YOUR TASK: Tell how many lines contain the word "stroma". Reply with the number only.

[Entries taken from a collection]
────────────────

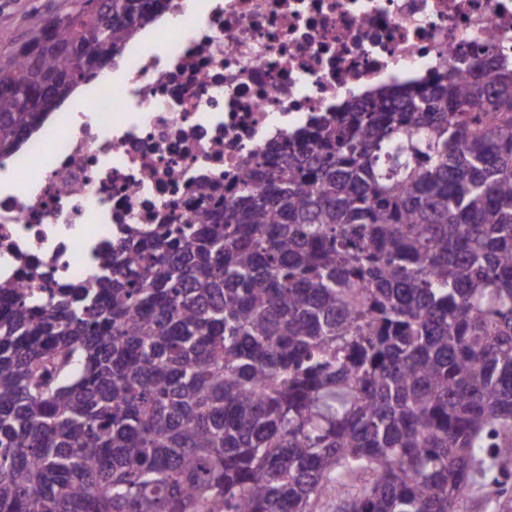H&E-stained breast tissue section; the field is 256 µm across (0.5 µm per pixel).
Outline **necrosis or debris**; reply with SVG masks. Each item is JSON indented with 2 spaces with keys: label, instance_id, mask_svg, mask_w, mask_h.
Returning a JSON list of instances; mask_svg holds the SVG:
<instances>
[{
  "label": "necrosis or debris",
  "instance_id": "1",
  "mask_svg": "<svg viewBox=\"0 0 512 512\" xmlns=\"http://www.w3.org/2000/svg\"><path fill=\"white\" fill-rule=\"evenodd\" d=\"M168 0L0 158V296L91 285L127 228L180 224L231 196L270 141L344 101L472 54L512 60V0Z\"/></svg>",
  "mask_w": 512,
  "mask_h": 512
}]
</instances>
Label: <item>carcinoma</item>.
<instances>
[{
  "label": "carcinoma",
  "instance_id": "carcinoma-1",
  "mask_svg": "<svg viewBox=\"0 0 512 512\" xmlns=\"http://www.w3.org/2000/svg\"><path fill=\"white\" fill-rule=\"evenodd\" d=\"M163 8L33 17L0 156ZM488 65L348 102L90 287L0 304V512H468L511 476L512 62Z\"/></svg>",
  "mask_w": 512,
  "mask_h": 512
}]
</instances>
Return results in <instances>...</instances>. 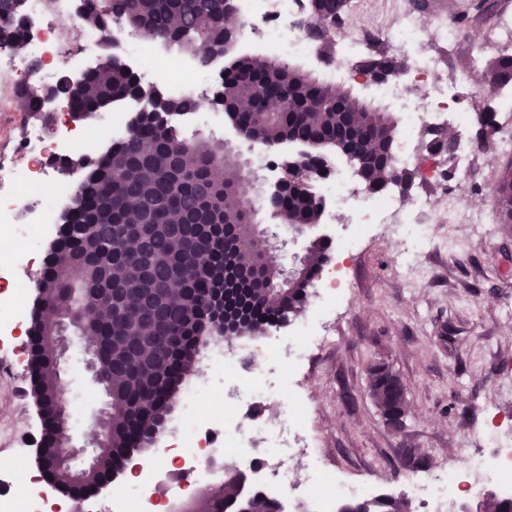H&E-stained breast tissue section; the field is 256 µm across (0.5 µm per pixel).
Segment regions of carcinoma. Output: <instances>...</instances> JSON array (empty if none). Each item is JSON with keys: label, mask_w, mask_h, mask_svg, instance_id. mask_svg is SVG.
<instances>
[{"label": "carcinoma", "mask_w": 512, "mask_h": 512, "mask_svg": "<svg viewBox=\"0 0 512 512\" xmlns=\"http://www.w3.org/2000/svg\"><path fill=\"white\" fill-rule=\"evenodd\" d=\"M23 0H0V9L14 20L0 25V46L24 42ZM81 19L104 30L122 22L139 34L184 53L195 54L207 41L227 47L233 40L227 19L233 0H80ZM488 0H469L455 17L463 28L488 12ZM312 23L308 36L322 44V61L331 59L333 37L342 26L344 0H309ZM401 61L383 55L370 70L391 74ZM486 76L500 87H512V54L496 58ZM70 100L74 113L91 117L123 100L138 99L146 107L130 121L128 136L96 158L74 155L57 162L66 173L81 171L75 200L61 215L59 237L44 263L35 304L32 336L33 394L45 412L46 432L38 452L56 456L53 398L56 367L52 350L42 341L41 311L75 294L93 309L89 335L99 342V363L111 379L112 432L96 465L81 476L65 466L50 473L55 486L71 495L96 490L115 479L131 454L153 442L159 420L171 409L175 392L195 364L197 337L223 327L239 334L262 333L299 315L316 269L326 260L327 240L312 241L297 270L286 276L268 245L255 230L259 210L234 187L211 182L213 170L233 162L224 146L189 140L172 118L201 107L192 94L169 97L141 83L127 67L103 61L79 82L62 77L47 89L21 87L18 98L27 112L48 124L46 103L55 96ZM278 101V111L270 103ZM211 105L220 107L245 137L275 147L290 143L301 152L288 162L285 195L268 213L290 227L317 224L321 202L311 174L327 169V155L336 152L355 167L371 192L389 185L407 194L418 177L396 166L394 143L398 122L388 112L346 87L329 85L286 59L238 55L224 66L220 90ZM362 115L354 127L349 117ZM477 139L497 132L492 108L473 113ZM427 151L451 157L457 143L445 130H431ZM187 171L175 168L174 156L184 147ZM504 222L512 223V162L497 186ZM186 227L182 234L170 226ZM136 225L147 226L144 267L128 257L124 239ZM182 280L172 294L161 285L174 274ZM371 396L383 417L407 414L399 395L400 377L388 366H372ZM479 512H502L504 502L493 492L479 498ZM278 512V501L263 493H243L228 478L217 494L201 497L195 512ZM371 512H411L402 495Z\"/></svg>", "instance_id": "carcinoma-1"}]
</instances>
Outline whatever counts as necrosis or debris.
Instances as JSON below:
<instances>
[{
  "label": "necrosis or debris",
  "instance_id": "obj_1",
  "mask_svg": "<svg viewBox=\"0 0 512 512\" xmlns=\"http://www.w3.org/2000/svg\"><path fill=\"white\" fill-rule=\"evenodd\" d=\"M381 5L390 23L376 26L378 41H371L367 30L350 23L344 32L343 53L323 65L321 77L330 84L349 83L372 58L397 55L403 61L400 72L377 83L375 90L400 113L395 145L398 166L416 170L420 181L429 184L443 181L449 168L459 177H467L475 160L469 139L472 116L458 108L457 93L467 85L468 76L452 65L462 45V33L447 11L427 18L414 9L411 0H381ZM235 7L241 22L238 41L258 38L272 47L276 56L320 59L321 45L301 27L308 0H235ZM26 13L36 22L35 28L25 33L26 52L43 62L31 85L48 88L57 82L61 69L74 63L75 54L64 42L61 29L79 26V16L73 13L71 0H56L55 15L50 19L45 16L44 0H26ZM79 28L84 48L96 47L106 38L116 45L117 55L138 60L144 82H165L171 92L181 95L210 79L187 57L157 55L153 41L133 34L123 24H112L105 31ZM51 107L56 115L54 125L31 127L20 145L27 157L24 167H0V226L9 230L8 237L0 240V273L37 252L44 225L51 223L59 206L74 195L70 184L48 179L53 161L61 153L75 152L88 133L106 132L119 141L128 132L127 125L108 111L96 115L90 127L70 130L66 127L67 101L56 99ZM441 125L452 127L457 140V150L449 159L421 146L427 129ZM314 184L323 202L321 223H335L341 216L347 219L339 240L341 255L352 254L374 226L396 227L397 251L408 280L422 272L429 254L455 246L454 241L437 235L431 213H439L443 222L461 225L466 239L492 232L485 213L454 194L441 201L424 193L407 201L391 191H368L336 170L315 177ZM327 341L326 334L309 321L298 322L287 342L266 348L269 366L265 369L246 365L235 351L216 349L207 358L210 377L184 388L180 428L155 447V454L168 459L170 471L184 485L207 472L212 462L240 457L249 458L255 472L286 494L307 497L308 485L318 484L322 493L307 498L306 512H335L339 502L366 499L371 494L367 486L344 481L311 455L316 440L306 425L308 408L294 395L298 365ZM271 402L281 405L273 419L262 413L263 406ZM483 436L492 455L470 453L461 464L432 473L428 480L410 479V498L426 505L455 496L478 498L491 485L512 494V440H503L493 426L485 428ZM164 509V499L153 486L152 468L144 465L101 512Z\"/></svg>",
  "mask_w": 512,
  "mask_h": 512
}]
</instances>
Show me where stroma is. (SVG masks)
Instances as JSON below:
<instances>
[{
  "label": "stroma",
  "instance_id": "35a3bbf8",
  "mask_svg": "<svg viewBox=\"0 0 512 512\" xmlns=\"http://www.w3.org/2000/svg\"><path fill=\"white\" fill-rule=\"evenodd\" d=\"M205 111L209 125L185 128V136L223 141L240 167H248L252 142L233 129L221 108L209 105ZM31 124L25 112H0L5 165L23 164L19 143ZM505 162V156L484 149L468 179L449 180V192L478 208L493 205ZM262 228L287 272L309 242L325 234L320 223L292 230L271 218ZM58 235V224L47 225L35 260L15 265V280L26 286L27 309L0 330V469L7 472L18 461L28 470L38 466L42 423L32 395L31 347L21 332L30 326L29 307ZM395 264L393 236L374 229L345 262L353 286L326 319L335 343L316 351L297 372L299 396L326 464L344 480L368 485L376 497L402 495L410 476L456 465L468 449L481 447L472 431L482 425L487 408L500 410L502 433L512 435V224H496L490 238L460 243L435 257L428 274L413 285L401 281ZM85 362L83 343L72 340L61 378L71 433L81 442L101 398ZM382 363L405 387L408 412L399 428L382 416L370 394L369 367ZM405 448L414 449L425 467H408L401 454Z\"/></svg>",
  "mask_w": 512,
  "mask_h": 512
}]
</instances>
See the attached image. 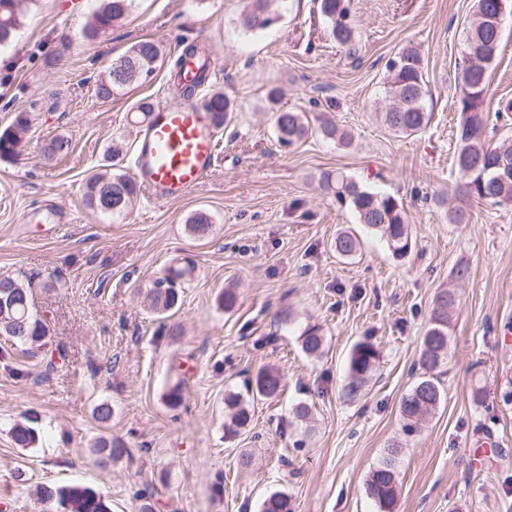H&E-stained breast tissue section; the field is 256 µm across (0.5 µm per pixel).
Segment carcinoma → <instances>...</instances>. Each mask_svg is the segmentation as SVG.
<instances>
[{
    "label": "carcinoma",
    "mask_w": 512,
    "mask_h": 512,
    "mask_svg": "<svg viewBox=\"0 0 512 512\" xmlns=\"http://www.w3.org/2000/svg\"><path fill=\"white\" fill-rule=\"evenodd\" d=\"M18 0H0V47L10 44L22 26V11ZM138 0H99L91 21L85 26L83 35L96 40L112 27L120 24L134 9ZM271 0H248L247 6L238 17L239 28L246 33L258 32L272 23ZM498 0H476L473 20L467 28L466 39L477 44L491 43L499 49L501 29L495 26ZM317 10L326 25L328 36L348 53L355 51L356 36L351 21L352 0H317ZM162 55V43L154 38L134 43L122 56L111 64L95 81V94L102 100L126 90L130 85L149 78L156 70ZM495 55L467 58L463 62L458 110L461 129L454 152L455 167L462 179L459 191L470 199L487 201L497 205H512V177L501 179V163H512V138L498 143L486 140V116L483 110L488 91L487 72ZM125 69L120 79L109 77L118 66ZM389 81L387 93L393 100L392 106L384 113L385 125L403 135L416 134L427 127L431 115L425 111L424 99L427 93L423 80V61L417 49L411 45L401 49L388 65ZM204 107L211 124L221 129L232 119L237 107L222 92H211L205 99ZM276 140L283 147L292 146L313 132L323 138L340 144L351 143L348 131L337 126L329 118H321L318 125H312L301 112L278 110L273 114ZM30 119L25 112L15 115L10 125L0 130V159L11 160L18 154L17 147L29 136ZM71 140L55 136L46 144L40 154L45 166H54L67 156ZM122 154L120 145H113L107 153L105 169L92 174L85 182L83 201L94 212L111 219L125 217L139 187L137 182L122 170H114L110 161ZM112 188V209L102 206L101 191ZM324 191L332 194L340 203L347 204L354 211L359 223L384 239L393 255L402 257L411 248V237L406 224L403 205L391 195L380 194L368 188L343 171L327 174L322 180ZM189 230L195 236H206L211 227L210 216L199 211L187 220ZM336 252L342 257H353L361 249L358 235L343 230L334 242ZM192 272L190 261L171 264L165 273L153 281L151 307L165 315L181 305L182 282ZM32 282L25 284L7 276L0 278V335L16 344L41 346L49 333V323L33 311ZM454 291L444 289L436 296L429 325L422 341L418 360L423 370L419 381L402 399L400 409L404 420L403 431L412 434L419 428L423 417L434 411L444 399V388L434 371L448 357V329L456 309ZM301 349L308 357L323 353L324 336L316 326L306 328L299 336ZM379 353L370 342L358 343L352 349L348 363L347 394H356L368 380ZM285 387L283 376L273 369H262L256 374L249 391L252 397L266 400L281 395ZM229 410V427L244 429L251 420L250 409L238 393L224 397ZM14 441L23 448L33 444L36 429L17 424L11 431ZM127 452V446L119 439L97 440L92 448L96 461L105 465L117 460ZM402 445L394 440L385 448L383 460L369 474L366 480L367 494L379 506L380 512H391L398 492L397 463ZM39 497L45 512H112L111 503L102 493L83 486L43 485ZM261 512H293L291 497L287 492L277 490L270 493L261 504Z\"/></svg>",
    "instance_id": "cac0c4a2"
}]
</instances>
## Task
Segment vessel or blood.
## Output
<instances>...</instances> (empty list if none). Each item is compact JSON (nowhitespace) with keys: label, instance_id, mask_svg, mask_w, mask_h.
Here are the masks:
<instances>
[{"label":"vessel or blood","instance_id":"obj_1","mask_svg":"<svg viewBox=\"0 0 512 512\" xmlns=\"http://www.w3.org/2000/svg\"><path fill=\"white\" fill-rule=\"evenodd\" d=\"M217 154L203 104L163 105L139 130L135 178L150 199L178 200L211 172Z\"/></svg>","mask_w":512,"mask_h":512}]
</instances>
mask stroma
Listing matches in <instances>:
<instances>
[{"instance_id": "35a3bbf8", "label": "stroma", "mask_w": 512, "mask_h": 512, "mask_svg": "<svg viewBox=\"0 0 512 512\" xmlns=\"http://www.w3.org/2000/svg\"><path fill=\"white\" fill-rule=\"evenodd\" d=\"M246 3L138 0L121 25L89 41L82 29L95 0L21 2L24 23L0 49V129L24 112L31 138L17 160H0V276L32 280L50 334L40 349L0 335V512H43L42 484L93 488L112 512H140L145 502L153 512H260L276 490L288 492L294 512H378L366 479L395 439L405 451L393 512H512V206L464 197L452 165L475 0H353V58L326 36L315 0H275L271 26L253 34L237 23ZM144 38L161 40L169 58L191 43L219 55L206 88L238 112L194 190L172 202L139 196L113 221L84 204L86 178L115 142L131 171L139 101L183 103L166 65L110 100L96 97L97 75ZM409 44L423 58L431 120L404 137L381 114L387 63ZM488 82L486 132L496 142L512 136V114L497 113L512 101V16ZM276 106L332 116L352 142L313 136L280 147ZM57 135L71 151L44 166L41 149ZM336 169L403 205L407 256L393 257L322 190ZM455 210L463 223L451 222ZM198 211L212 221L202 239L187 226ZM347 227L362 242L353 259L334 250ZM184 257L195 272L181 307L159 318L151 280ZM460 267L469 271L462 281ZM449 287L459 304L435 371L445 397L408 436L400 403L421 372L435 297ZM227 288L237 296L229 311L218 303ZM313 325L325 337L317 358L299 343ZM362 341L380 359L350 397L348 361ZM266 367L283 375L282 395L252 402L250 426L230 432L225 393H247ZM178 383L184 401L172 409L165 394ZM476 385L486 390L480 404ZM299 402L311 407L310 423L293 417ZM103 404L112 409L105 422ZM27 422L38 438L24 448L11 429ZM101 438L122 440L128 456L98 465L91 448Z\"/></svg>"}]
</instances>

────────────────

IN RESPONSE: 4